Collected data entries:
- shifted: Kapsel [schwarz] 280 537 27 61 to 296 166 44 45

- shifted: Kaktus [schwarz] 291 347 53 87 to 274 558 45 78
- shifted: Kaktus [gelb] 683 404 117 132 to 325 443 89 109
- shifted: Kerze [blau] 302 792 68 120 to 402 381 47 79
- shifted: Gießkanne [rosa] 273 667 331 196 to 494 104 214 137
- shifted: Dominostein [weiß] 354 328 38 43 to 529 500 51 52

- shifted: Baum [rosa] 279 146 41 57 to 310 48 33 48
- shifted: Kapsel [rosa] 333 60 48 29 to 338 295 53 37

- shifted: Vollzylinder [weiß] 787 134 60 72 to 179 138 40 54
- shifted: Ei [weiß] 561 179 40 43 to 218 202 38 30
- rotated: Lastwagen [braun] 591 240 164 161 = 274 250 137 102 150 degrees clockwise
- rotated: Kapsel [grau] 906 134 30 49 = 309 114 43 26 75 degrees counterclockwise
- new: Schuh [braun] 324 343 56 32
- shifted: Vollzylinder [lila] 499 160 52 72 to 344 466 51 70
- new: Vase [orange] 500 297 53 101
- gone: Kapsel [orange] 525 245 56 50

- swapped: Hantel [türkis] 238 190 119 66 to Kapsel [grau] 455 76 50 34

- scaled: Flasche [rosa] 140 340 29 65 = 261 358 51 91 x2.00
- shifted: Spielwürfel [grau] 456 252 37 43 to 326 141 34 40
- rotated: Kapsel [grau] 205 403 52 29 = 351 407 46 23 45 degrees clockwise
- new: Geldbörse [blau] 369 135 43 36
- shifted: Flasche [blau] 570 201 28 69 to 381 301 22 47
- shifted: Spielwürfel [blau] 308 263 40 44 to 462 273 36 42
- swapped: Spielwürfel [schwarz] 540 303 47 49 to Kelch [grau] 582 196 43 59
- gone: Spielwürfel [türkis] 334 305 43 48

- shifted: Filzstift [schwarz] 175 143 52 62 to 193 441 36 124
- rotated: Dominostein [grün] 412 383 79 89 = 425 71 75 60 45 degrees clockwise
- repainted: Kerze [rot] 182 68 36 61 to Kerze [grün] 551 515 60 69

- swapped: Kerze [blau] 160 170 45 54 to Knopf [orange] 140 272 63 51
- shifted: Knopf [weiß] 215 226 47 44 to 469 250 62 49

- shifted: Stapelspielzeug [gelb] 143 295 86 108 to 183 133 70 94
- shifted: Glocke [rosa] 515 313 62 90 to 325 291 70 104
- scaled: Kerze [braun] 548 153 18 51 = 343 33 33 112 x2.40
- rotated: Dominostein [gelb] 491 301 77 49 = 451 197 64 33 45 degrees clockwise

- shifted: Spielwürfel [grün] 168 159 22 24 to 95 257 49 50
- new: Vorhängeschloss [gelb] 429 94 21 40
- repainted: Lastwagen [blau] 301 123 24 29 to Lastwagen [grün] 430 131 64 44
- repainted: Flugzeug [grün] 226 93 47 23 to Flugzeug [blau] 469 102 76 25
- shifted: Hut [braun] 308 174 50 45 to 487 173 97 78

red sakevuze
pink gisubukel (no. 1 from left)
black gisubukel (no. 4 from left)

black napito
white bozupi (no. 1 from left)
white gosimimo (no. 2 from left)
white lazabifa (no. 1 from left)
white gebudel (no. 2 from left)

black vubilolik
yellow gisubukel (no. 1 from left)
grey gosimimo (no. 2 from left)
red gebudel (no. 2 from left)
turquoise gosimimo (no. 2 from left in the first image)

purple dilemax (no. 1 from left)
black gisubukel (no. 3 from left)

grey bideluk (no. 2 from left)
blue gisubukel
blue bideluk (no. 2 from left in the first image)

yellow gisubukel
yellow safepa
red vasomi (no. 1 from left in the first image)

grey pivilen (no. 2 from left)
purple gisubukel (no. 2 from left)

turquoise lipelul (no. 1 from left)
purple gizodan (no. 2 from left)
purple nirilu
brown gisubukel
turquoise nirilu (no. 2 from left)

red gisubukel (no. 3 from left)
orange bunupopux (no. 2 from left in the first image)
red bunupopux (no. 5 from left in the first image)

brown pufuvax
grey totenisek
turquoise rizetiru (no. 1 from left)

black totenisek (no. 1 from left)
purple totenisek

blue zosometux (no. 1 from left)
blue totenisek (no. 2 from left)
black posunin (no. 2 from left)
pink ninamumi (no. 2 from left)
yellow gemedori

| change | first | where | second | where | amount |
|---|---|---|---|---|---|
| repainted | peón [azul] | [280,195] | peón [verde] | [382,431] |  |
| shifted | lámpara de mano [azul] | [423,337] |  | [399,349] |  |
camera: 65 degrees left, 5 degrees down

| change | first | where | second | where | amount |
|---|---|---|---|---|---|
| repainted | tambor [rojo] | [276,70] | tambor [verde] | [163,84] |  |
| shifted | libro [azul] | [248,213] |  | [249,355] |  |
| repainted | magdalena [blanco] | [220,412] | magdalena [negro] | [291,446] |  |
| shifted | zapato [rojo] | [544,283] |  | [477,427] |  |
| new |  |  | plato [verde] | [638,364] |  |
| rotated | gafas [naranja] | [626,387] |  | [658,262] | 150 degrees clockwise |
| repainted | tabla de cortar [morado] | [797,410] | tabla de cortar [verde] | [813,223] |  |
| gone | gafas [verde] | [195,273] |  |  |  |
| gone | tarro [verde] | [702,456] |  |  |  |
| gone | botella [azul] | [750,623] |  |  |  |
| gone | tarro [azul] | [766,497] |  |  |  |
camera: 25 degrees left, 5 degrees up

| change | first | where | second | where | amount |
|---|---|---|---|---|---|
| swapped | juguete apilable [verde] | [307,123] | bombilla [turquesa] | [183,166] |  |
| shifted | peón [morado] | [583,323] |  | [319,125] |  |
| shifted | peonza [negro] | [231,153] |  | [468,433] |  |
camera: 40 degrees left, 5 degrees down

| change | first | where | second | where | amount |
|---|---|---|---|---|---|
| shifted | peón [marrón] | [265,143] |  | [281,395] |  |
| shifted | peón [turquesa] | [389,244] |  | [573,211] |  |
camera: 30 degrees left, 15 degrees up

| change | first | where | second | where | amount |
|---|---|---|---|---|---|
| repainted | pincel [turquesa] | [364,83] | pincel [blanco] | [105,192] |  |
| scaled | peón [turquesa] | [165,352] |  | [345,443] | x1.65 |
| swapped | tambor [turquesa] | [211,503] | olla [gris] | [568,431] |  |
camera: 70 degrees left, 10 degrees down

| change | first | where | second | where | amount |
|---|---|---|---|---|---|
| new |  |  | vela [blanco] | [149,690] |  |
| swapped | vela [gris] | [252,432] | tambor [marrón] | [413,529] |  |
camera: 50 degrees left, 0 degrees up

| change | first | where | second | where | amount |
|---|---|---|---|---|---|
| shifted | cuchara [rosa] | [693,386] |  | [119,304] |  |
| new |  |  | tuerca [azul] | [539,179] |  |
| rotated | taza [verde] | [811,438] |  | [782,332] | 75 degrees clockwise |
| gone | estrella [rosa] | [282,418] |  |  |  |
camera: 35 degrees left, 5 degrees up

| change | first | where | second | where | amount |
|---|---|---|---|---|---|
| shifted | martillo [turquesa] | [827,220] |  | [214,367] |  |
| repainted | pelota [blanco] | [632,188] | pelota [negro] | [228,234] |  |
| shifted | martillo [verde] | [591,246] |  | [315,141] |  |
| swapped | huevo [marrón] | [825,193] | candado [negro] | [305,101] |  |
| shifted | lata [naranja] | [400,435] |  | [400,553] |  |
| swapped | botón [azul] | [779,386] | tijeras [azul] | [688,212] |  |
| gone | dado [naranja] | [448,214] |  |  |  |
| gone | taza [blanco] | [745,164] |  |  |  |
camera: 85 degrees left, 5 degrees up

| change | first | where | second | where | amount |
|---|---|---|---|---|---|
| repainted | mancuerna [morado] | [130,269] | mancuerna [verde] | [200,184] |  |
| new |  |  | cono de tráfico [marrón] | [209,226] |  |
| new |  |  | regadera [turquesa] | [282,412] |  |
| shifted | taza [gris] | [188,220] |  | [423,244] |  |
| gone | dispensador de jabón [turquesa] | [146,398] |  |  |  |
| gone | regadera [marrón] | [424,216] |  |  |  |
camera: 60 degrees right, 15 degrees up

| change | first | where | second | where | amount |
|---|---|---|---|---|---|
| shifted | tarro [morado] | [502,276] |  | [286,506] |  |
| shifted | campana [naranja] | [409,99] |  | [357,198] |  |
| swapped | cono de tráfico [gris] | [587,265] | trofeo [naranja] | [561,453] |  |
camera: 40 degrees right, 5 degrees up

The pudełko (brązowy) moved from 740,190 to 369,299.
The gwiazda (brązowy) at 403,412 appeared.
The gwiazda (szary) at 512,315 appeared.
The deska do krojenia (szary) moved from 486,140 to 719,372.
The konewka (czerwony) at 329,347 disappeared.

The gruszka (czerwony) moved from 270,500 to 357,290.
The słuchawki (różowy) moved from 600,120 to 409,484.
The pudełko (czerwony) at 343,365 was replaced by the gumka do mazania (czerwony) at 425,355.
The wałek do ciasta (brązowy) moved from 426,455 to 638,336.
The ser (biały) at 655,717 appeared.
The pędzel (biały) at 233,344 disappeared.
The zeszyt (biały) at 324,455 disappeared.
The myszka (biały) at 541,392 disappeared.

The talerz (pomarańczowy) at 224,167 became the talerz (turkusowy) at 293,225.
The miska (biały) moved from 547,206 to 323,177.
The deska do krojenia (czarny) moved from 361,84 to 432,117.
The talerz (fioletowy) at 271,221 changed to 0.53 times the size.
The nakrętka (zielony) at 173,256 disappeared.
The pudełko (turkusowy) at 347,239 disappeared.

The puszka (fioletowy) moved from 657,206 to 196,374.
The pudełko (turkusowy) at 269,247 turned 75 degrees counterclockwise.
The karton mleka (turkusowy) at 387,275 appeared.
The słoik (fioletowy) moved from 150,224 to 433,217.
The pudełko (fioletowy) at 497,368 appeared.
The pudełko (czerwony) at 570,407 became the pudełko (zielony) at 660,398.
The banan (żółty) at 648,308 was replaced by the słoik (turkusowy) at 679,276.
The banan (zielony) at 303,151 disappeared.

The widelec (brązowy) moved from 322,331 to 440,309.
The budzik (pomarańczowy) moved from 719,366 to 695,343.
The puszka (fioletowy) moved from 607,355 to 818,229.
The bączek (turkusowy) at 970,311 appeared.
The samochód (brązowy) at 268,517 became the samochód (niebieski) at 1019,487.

Problem details: Every line above from the line with "grey pivilen (no. 2 from left)" to the line with "peón [morado] |" is wanted, ends included; write them out exactly and add no other line.

Answer:
grey pivilen (no. 2 from left)
purple gisubukel (no. 2 from left)

turquoise lipelul (no. 1 from left)
purple gizodan (no. 2 from left)
purple nirilu
brown gisubukel
turquoise nirilu (no. 2 from left)

red gisubukel (no. 3 from left)
orange bunupopux (no. 2 from left in the first image)
red bunupopux (no. 5 from left in the first image)

brown pufuvax
grey totenisek
turquoise rizetiru (no. 1 from left)

black totenisek (no. 1 from left)
purple totenisek

blue zosometux (no. 1 from left)
blue totenisek (no. 2 from left)
black posunin (no. 2 from left)
pink ninamumi (no. 2 from left)
yellow gemedori

| change | first | where | second | where | amount |
|---|---|---|---|---|---|
| repainted | peón [azul] | [280,195] | peón [verde] | [382,431] |  |
| shifted | lámpara de mano [azul] | [423,337] |  | [399,349] |  |
camera: 65 degrees left, 5 degrees down

| change | first | where | second | where | amount |
|---|---|---|---|---|---|
| repainted | tambor [rojo] | [276,70] | tambor [verde] | [163,84] |  |
| shifted | libro [azul] | [248,213] |  | [249,355] |  |
| repainted | magdalena [blanco] | [220,412] | magdalena [negro] | [291,446] |  |
| shifted | zapato [rojo] | [544,283] |  | [477,427] |  |
| new |  |  | plato [verde] | [638,364] |  |
| rotated | gafas [naranja] | [626,387] |  | [658,262] | 150 degrees clockwise |
| repainted | tabla de cortar [morado] | [797,410] | tabla de cortar [verde] | [813,223] |  |
| gone | gafas [verde] | [195,273] |  |  |  |
| gone | tarro [verde] | [702,456] |  |  |  |
| gone | botella [azul] | [750,623] |  |  |  |
| gone | tarro [azul] | [766,497] |  |  |  |
camera: 25 degrees left, 5 degrees up

| change | first | where | second | where | amount |
|---|---|---|---|---|---|
| swapped | juguete apilable [verde] | [307,123] | bombilla [turquesa] | [183,166] |  |
| shifted | peón [morado] | [583,323] |  | [319,125] |  |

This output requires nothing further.